Using the records provided below, locate and copy each line that contains the word "AGND".

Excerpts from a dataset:
_____

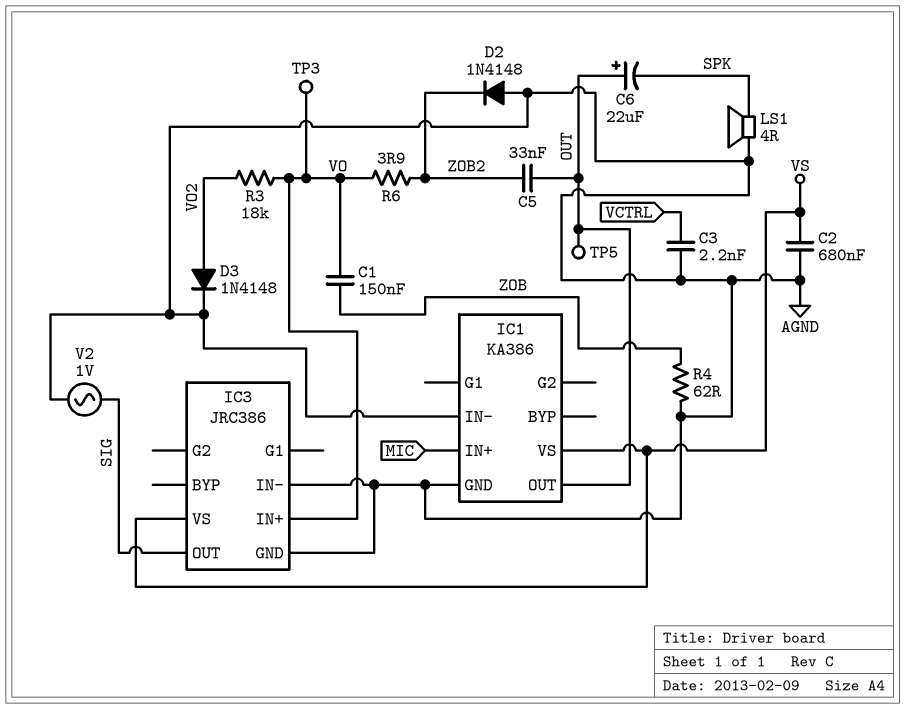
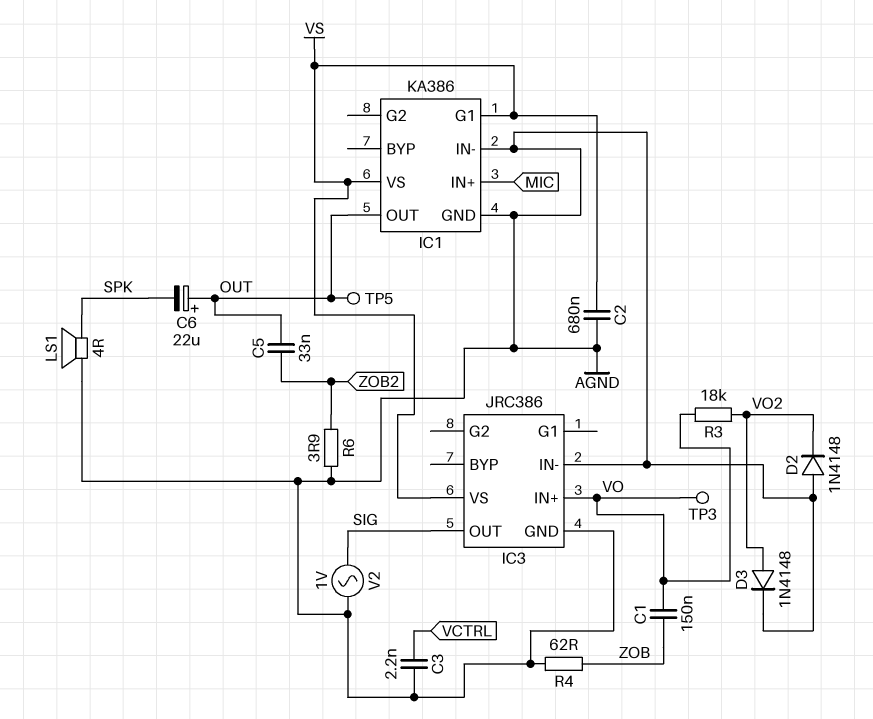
D2: diode 1N4148 (A AGND, K ZOB2) -> diode 1N4148 (A AGND, K VO2)
IC1 pin G1: none -> VS
R6: 3.9 (VO, ZOB2) -> 3.9 (AGND, ZOB2)

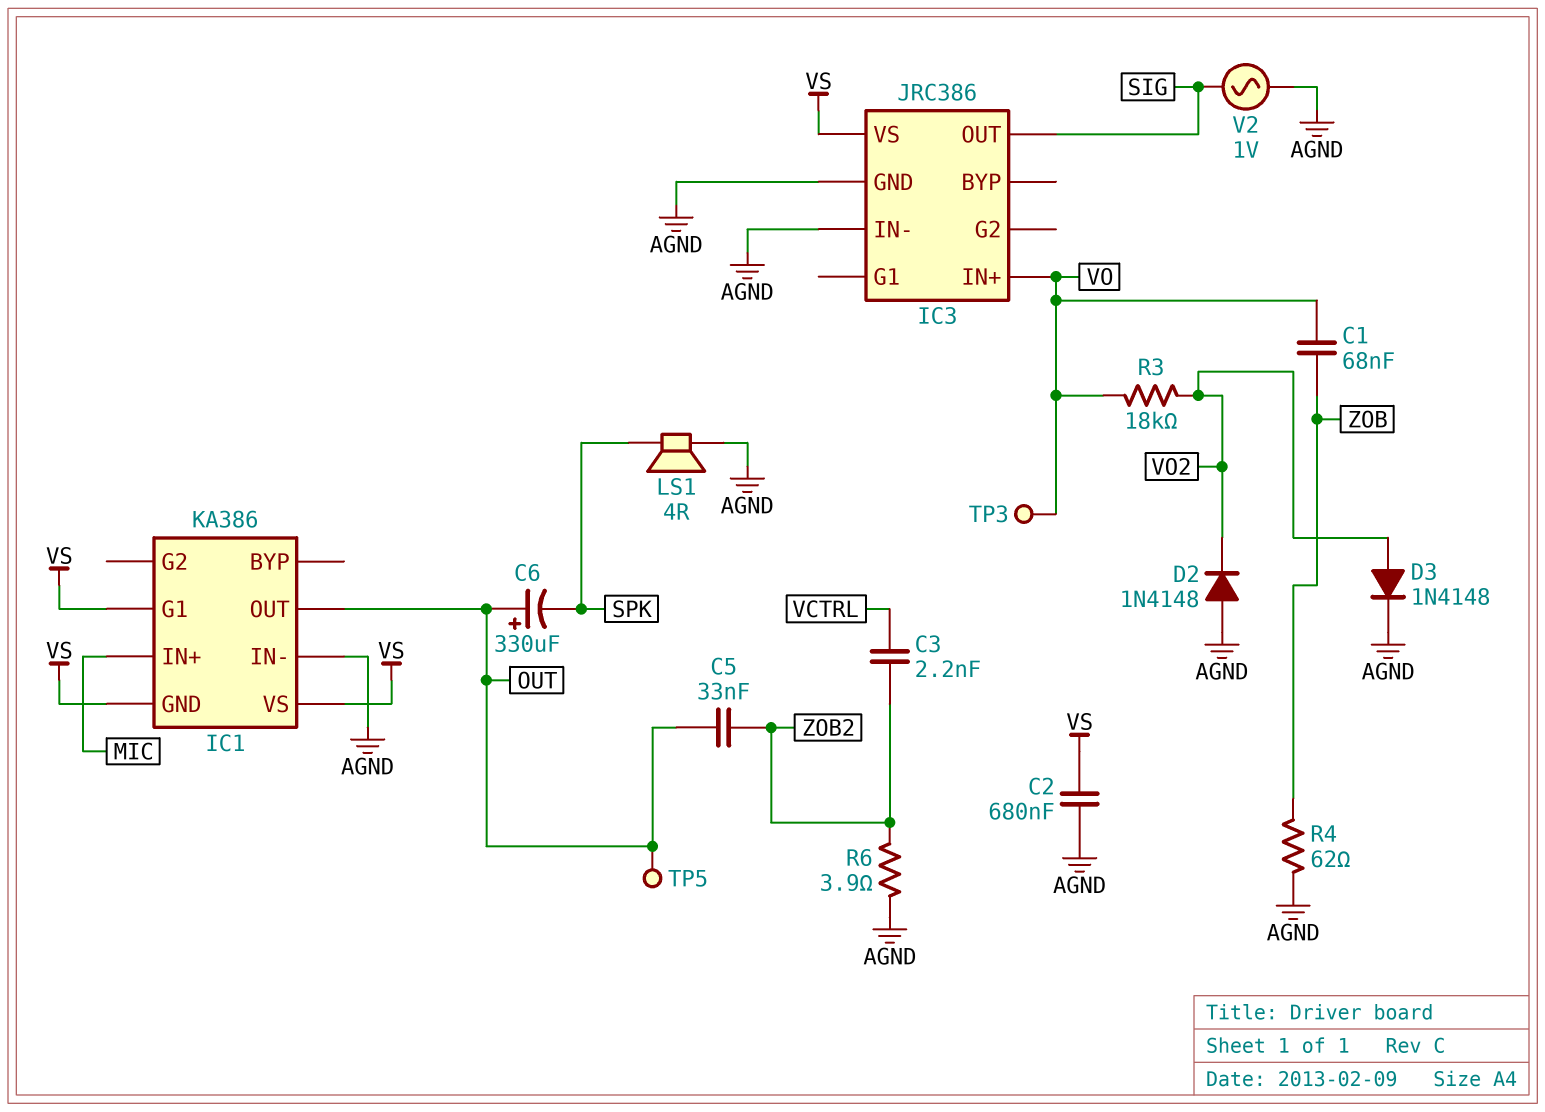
C1: 150nF (VO, ZOB) -> 68nF (VO, ZOB)
C3: 2.2nF (AGND, VCTRL) -> 2.2nF (VCTRL, ZOB2)
C6: 22uF (plus OUT, minus SPK) -> 330uF (plus OUT, minus SPK)
IC1 pin GND: AGND -> VS

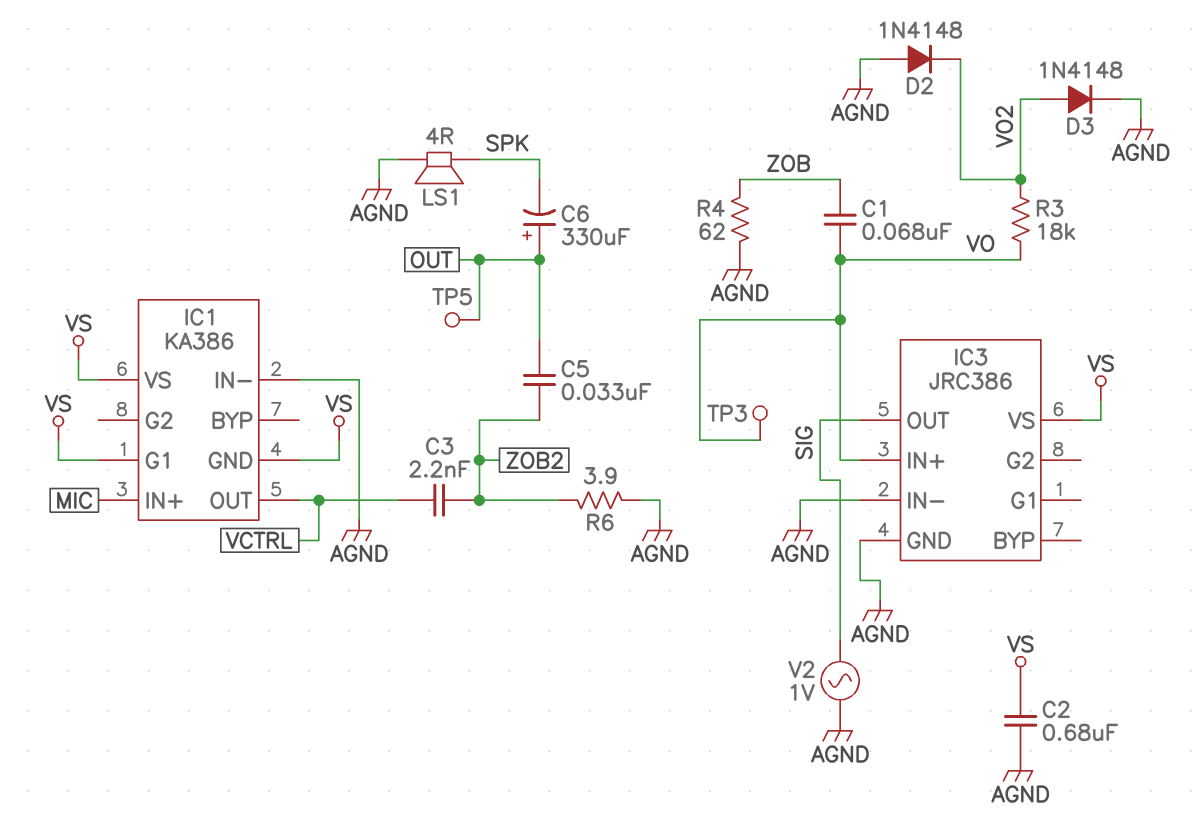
IC1 pin OUT: OUT -> VCTRL

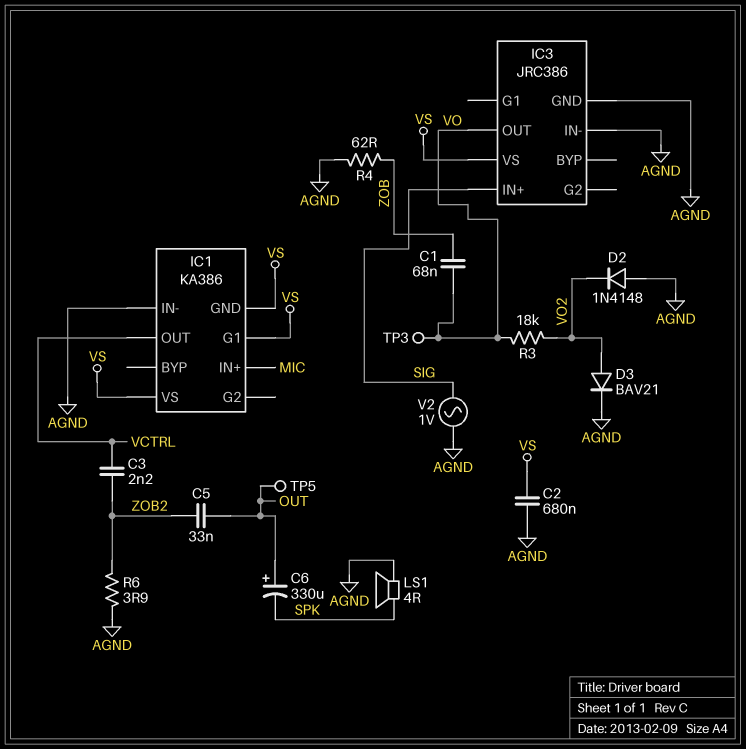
D3: diode 1N4148 (A VO2, K AGND) -> diode BAV21 (A VO2, K AGND)
IC3 pin IN+: VO -> SIG
IC3 pin OUT: SIG -> VO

_____

*SOLUTION TO THIS EXERCISE*
D2: diode 1N4148 (A AGND, K ZOB2) -> diode 1N4148 (A AGND, K VO2)
R6: 3.9 (VO, ZOB2) -> 3.9 (AGND, ZOB2)
C3: 2.2nF (AGND, VCTRL) -> 2.2nF (VCTRL, ZOB2)
IC1 pin GND: AGND -> VS
D3: diode 1N4148 (A VO2, K AGND) -> diode BAV21 (A VO2, K AGND)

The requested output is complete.